## REQUIRED ACTION
If an entry below holds a picture, leave the picture out and print the rest exactly.

## INFORMATION GIVEN
↓↓↓

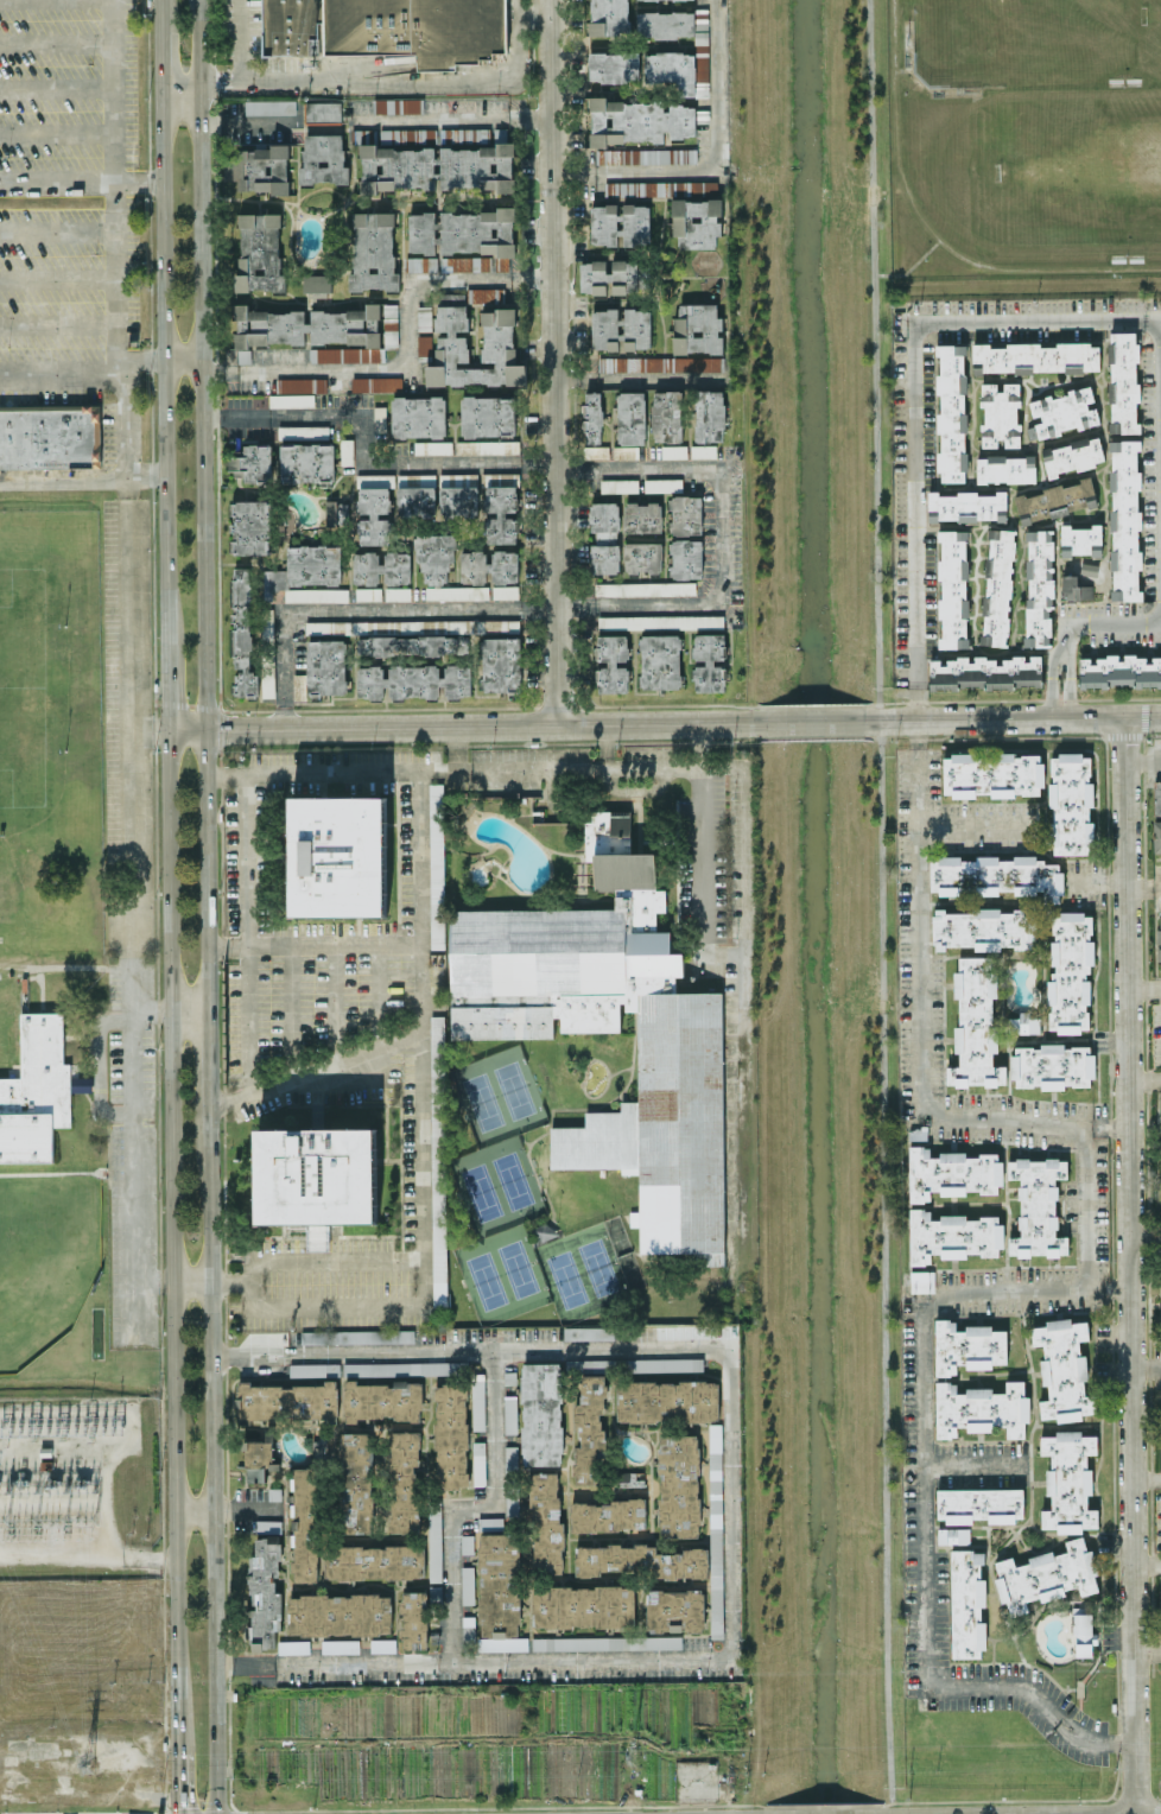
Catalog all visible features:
road: (530, 13)
building: (609, 17)
building: (388, 28)
road: (238, 39)
park: (1016, 40)
park: (1153, 41)
road: (56, 43)
building: (613, 67)
building: (675, 67)
road: (412, 80)
road: (219, 81)
road: (179, 84)
road: (56, 87)
building: (397, 105)
building: (270, 106)
building: (322, 111)
road: (372, 118)
building: (638, 121)
road: (56, 134)
building: (500, 134)
building: (658, 155)
building: (324, 159)
road: (711, 165)
building: (437, 167)
building: (261, 168)
park: (1079, 170)
road: (56, 180)
road: (137, 180)
road: (112, 188)
building: (696, 223)
building: (619, 224)
road: (932, 231)
road: (56, 232)
building: (463, 232)
building: (260, 252)
building: (373, 252)
building: (422, 263)
building: (463, 263)
road: (910, 268)
building: (615, 276)
road: (55, 281)
building: (317, 286)
building: (424, 317)
road: (162, 321)
road: (55, 325)
building: (390, 325)
building: (620, 329)
building: (697, 329)
building: (314, 332)
building: (499, 348)
road: (404, 355)
building: (1039, 357)
road: (137, 360)
road: (182, 360)
road: (554, 362)
building: (660, 364)
road: (202, 365)
road: (55, 375)
road: (640, 378)
building: (1123, 382)
building: (376, 383)
building: (300, 384)
road: (916, 398)
building: (291, 400)
building: (952, 412)
building: (1001, 412)
building: (1063, 412)
building: (418, 416)
building: (488, 416)
building: (666, 416)
building: (709, 416)
building: (592, 417)
building: (629, 424)
building: (303, 431)
building: (49, 435)
building: (1125, 436)
building: (432, 447)
building: (487, 447)
building: (347, 451)
building: (674, 451)
building: (703, 451)
building: (598, 452)
building: (1072, 457)
road: (359, 458)
building: (254, 462)
building: (307, 462)
building: (1005, 469)
road: (81, 476)
building: (662, 484)
building: (619, 485)
building: (458, 493)
building: (416, 495)
building: (1057, 499)
building: (501, 505)
building: (967, 506)
building: (374, 508)
building: (643, 517)
building: (604, 519)
building: (1125, 521)
building: (250, 527)
building: (686, 536)
building: (1081, 540)
building: (435, 556)
building: (643, 557)
building: (603, 559)
building: (313, 564)
building: (489, 566)
building: (381, 567)
building: (1088, 569)
building: (998, 587)
building: (646, 588)
building: (953, 588)
building: (1039, 588)
building: (1075, 589)
building: (505, 591)
building: (457, 592)
building: (398, 593)
building: (316, 594)
building: (368, 594)
road: (595, 607)
building: (660, 621)
road: (1099, 623)
building: (338, 627)
building: (243, 631)
building: (409, 645)
building: (659, 661)
building: (710, 662)
building: (612, 663)
building: (500, 664)
building: (323, 669)
building: (1120, 671)
building: (985, 672)
building: (414, 681)
road: (1052, 682)
building: (268, 683)
road: (1070, 684)
road: (165, 686)
park: (21, 687)
road: (1144, 717)
road: (1026, 718)
road: (811, 721)
road: (897, 721)
road: (479, 726)
road: (148, 731)
road: (185, 731)
road: (458, 747)
road: (1144, 759)
road: (728, 765)
building: (992, 775)
building: (1071, 804)
building: (1157, 816)
road: (981, 826)
building: (606, 832)
building: (338, 856)
road: (131, 858)
road: (703, 858)
building: (436, 865)
road: (207, 870)
building: (996, 876)
road: (1144, 885)
road: (878, 907)
building: (983, 928)
building: (1159, 942)
road: (315, 943)
building: (1070, 972)
road: (1145, 987)
road: (381, 994)
road: (333, 1003)
road: (150, 1009)
road: (188, 1009)
road: (290, 1010)
road: (935, 1013)
road: (250, 1022)
building: (1024, 1023)
building: (975, 1025)
building: (1052, 1066)
road: (210, 1069)
building: (679, 1069)
road: (1146, 1077)
building: (80, 1079)
building: (36, 1091)
road: (231, 1096)
road: (425, 1138)
building: (437, 1159)
building: (951, 1173)
building: (316, 1179)
building: (1038, 1207)
road: (1095, 1208)
building: (545, 1230)
building: (952, 1236)
road: (171, 1240)
road: (1147, 1241)
road: (326, 1258)
park: (44, 1262)
road: (1133, 1266)
building: (922, 1281)
road: (229, 1282)
road: (154, 1283)
road: (191, 1283)
building: (691, 1331)
building: (588, 1333)
building: (357, 1336)
building: (967, 1347)
building: (635, 1364)
building: (399, 1368)
road: (1147, 1368)
building: (314, 1369)
building: (1064, 1369)
building: (382, 1400)
building: (287, 1401)
building: (478, 1401)
building: (667, 1401)
building: (981, 1409)
building: (541, 1413)
building: (510, 1415)
building: (589, 1431)
building: (451, 1435)
building: (45, 1450)
road: (90, 1457)
building: (257, 1461)
road: (973, 1462)
building: (478, 1463)
road: (212, 1471)
road: (1148, 1477)
building: (628, 1478)
building: (404, 1480)
building: (1069, 1481)
building: (355, 1482)
building: (678, 1485)
power substation: (77, 1486)
road: (731, 1502)
road: (922, 1504)
building: (980, 1504)
road: (107, 1506)
building: (511, 1506)
road: (473, 1508)
road: (247, 1509)
road: (192, 1510)
building: (608, 1515)
building: (546, 1519)
building: (267, 1525)
building: (306, 1525)
building: (715, 1530)
building: (953, 1535)
building: (435, 1544)
road: (87, 1554)
building: (641, 1560)
building: (373, 1562)
road: (1148, 1562)
building: (1046, 1576)
building: (467, 1584)
building: (264, 1593)
building: (499, 1593)
building: (967, 1603)
building: (583, 1606)
building: (674, 1608)
building: (339, 1614)
building: (414, 1619)
building: (1083, 1632)
building: (606, 1642)
building: (340, 1645)
building: (382, 1645)
building: (294, 1646)
road: (1149, 1651)
power tower: (627, 1755)
power tower: (85, 1762)
road: (174, 1781)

↑↑↑

## RESPONSE BOX
Catalog all visible features:
road: (530, 13)
building: (609, 17)
building: (388, 28)
road: (238, 39)
park: (1016, 40)
park: (1153, 41)
road: (56, 43)
building: (613, 67)
building: (675, 67)
road: (412, 80)
road: (219, 81)
road: (179, 84)
road: (56, 87)
building: (397, 105)
building: (270, 106)
building: (322, 111)
road: (372, 118)
building: (638, 121)
road: (56, 134)
building: (500, 134)
building: (658, 155)
building: (324, 159)
road: (711, 165)
building: (437, 167)
building: (261, 168)
park: (1079, 170)
road: (56, 180)
road: (137, 180)
road: (112, 188)
building: (696, 223)
building: (619, 224)
road: (932, 231)
road: (56, 232)
building: (463, 232)
building: (260, 252)
building: (373, 252)
building: (422, 263)
building: (463, 263)
road: (910, 268)
building: (615, 276)
road: (55, 281)
building: (317, 286)
building: (424, 317)
road: (162, 321)
road: (55, 325)
building: (390, 325)
building: (620, 329)
building: (697, 329)
building: (314, 332)
building: (499, 348)
road: (404, 355)
building: (1039, 357)
road: (137, 360)
road: (182, 360)
road: (554, 362)
building: (660, 364)
road: (202, 365)
road: (55, 375)
road: (640, 378)
building: (1123, 382)
building: (376, 383)
building: (300, 384)
road: (916, 398)
building: (291, 400)
building: (952, 412)
building: (1001, 412)
building: (1063, 412)
building: (418, 416)
building: (488, 416)
building: (666, 416)
building: (709, 416)
building: (592, 417)
building: (629, 424)
building: (303, 431)
building: (49, 435)
building: (1125, 436)
building: (432, 447)
building: (487, 447)
building: (347, 451)
building: (674, 451)
building: (703, 451)
building: (598, 452)
building: (1072, 457)
road: (359, 458)
building: (254, 462)
building: (307, 462)
building: (1005, 469)
road: (81, 476)
building: (662, 484)
building: (619, 485)
building: (458, 493)
building: (416, 495)
building: (1057, 499)
building: (501, 505)
building: (967, 506)
building: (374, 508)
building: (643, 517)
building: (604, 519)
building: (1125, 521)
building: (250, 527)
building: (686, 536)
building: (1081, 540)
building: (435, 556)
building: (643, 557)
building: (603, 559)
building: (313, 564)
building: (489, 566)
building: (381, 567)
building: (1088, 569)
building: (998, 587)
building: (646, 588)
building: (953, 588)
building: (1039, 588)
building: (1075, 589)
building: (505, 591)
building: (457, 592)
building: (398, 593)
building: (316, 594)
building: (368, 594)
road: (595, 607)
building: (660, 621)
road: (1099, 623)
building: (338, 627)
building: (243, 631)
building: (409, 645)
building: (659, 661)
building: (710, 662)
building: (612, 663)
building: (500, 664)
building: (323, 669)
building: (1120, 671)
building: (985, 672)
building: (414, 681)
road: (1052, 682)
building: (268, 683)
road: (1070, 684)
road: (165, 686)
park: (21, 687)
road: (1144, 717)
road: (1026, 718)
road: (811, 721)
road: (897, 721)
road: (479, 726)
road: (148, 731)
road: (185, 731)
road: (458, 747)
road: (1144, 759)
road: (728, 765)
building: (992, 775)
building: (1071, 804)
building: (1157, 816)
road: (981, 826)
building: (606, 832)
building: (338, 856)
road: (131, 858)
road: (703, 858)
building: (436, 865)
road: (207, 870)
building: (996, 876)
road: (1144, 885)
road: (878, 907)
building: (983, 928)
building: (1159, 942)
road: (315, 943)
building: (1070, 972)
road: (1145, 987)
road: (381, 994)
road: (333, 1003)
road: (150, 1009)
road: (188, 1009)
road: (290, 1010)
road: (935, 1013)
road: (250, 1022)
building: (1024, 1023)
building: (975, 1025)
building: (1052, 1066)
road: (210, 1069)
building: (679, 1069)
road: (1146, 1077)
building: (80, 1079)
building: (36, 1091)
road: (231, 1096)
road: (425, 1138)
building: (437, 1159)
building: (951, 1173)
building: (316, 1179)
building: (1038, 1207)
road: (1095, 1208)
building: (545, 1230)
building: (952, 1236)
road: (171, 1240)
road: (1147, 1241)
road: (326, 1258)
park: (44, 1262)
road: (1133, 1266)
building: (922, 1281)
road: (229, 1282)
road: (154, 1283)
road: (191, 1283)
building: (691, 1331)
building: (588, 1333)
building: (357, 1336)
building: (967, 1347)
building: (635, 1364)
building: (399, 1368)
road: (1147, 1368)
building: (314, 1369)
building: (1064, 1369)
building: (382, 1400)
building: (287, 1401)
building: (478, 1401)
building: (667, 1401)
building: (981, 1409)
building: (541, 1413)
building: (510, 1415)
building: (589, 1431)
building: (451, 1435)
building: (45, 1450)
road: (90, 1457)
building: (257, 1461)
road: (973, 1462)
building: (478, 1463)
road: (212, 1471)
road: (1148, 1477)
building: (628, 1478)
building: (404, 1480)
building: (1069, 1481)
building: (355, 1482)
building: (678, 1485)
power substation: (77, 1486)
road: (731, 1502)
road: (922, 1504)
building: (980, 1504)
road: (107, 1506)
building: (511, 1506)
road: (473, 1508)
road: (247, 1509)
road: (192, 1510)
building: (608, 1515)
building: (546, 1519)
building: (267, 1525)
building: (306, 1525)
building: (715, 1530)
building: (953, 1535)
building: (435, 1544)
road: (87, 1554)
building: (641, 1560)
building: (373, 1562)
road: (1148, 1562)
building: (1046, 1576)
building: (467, 1584)
building: (264, 1593)
building: (499, 1593)
building: (967, 1603)
building: (583, 1606)
building: (674, 1608)
building: (339, 1614)
building: (414, 1619)
building: (1083, 1632)
building: (606, 1642)
building: (340, 1645)
building: (382, 1645)
building: (294, 1646)
road: (1149, 1651)
power tower: (627, 1755)
power tower: (85, 1762)
road: (174, 1781)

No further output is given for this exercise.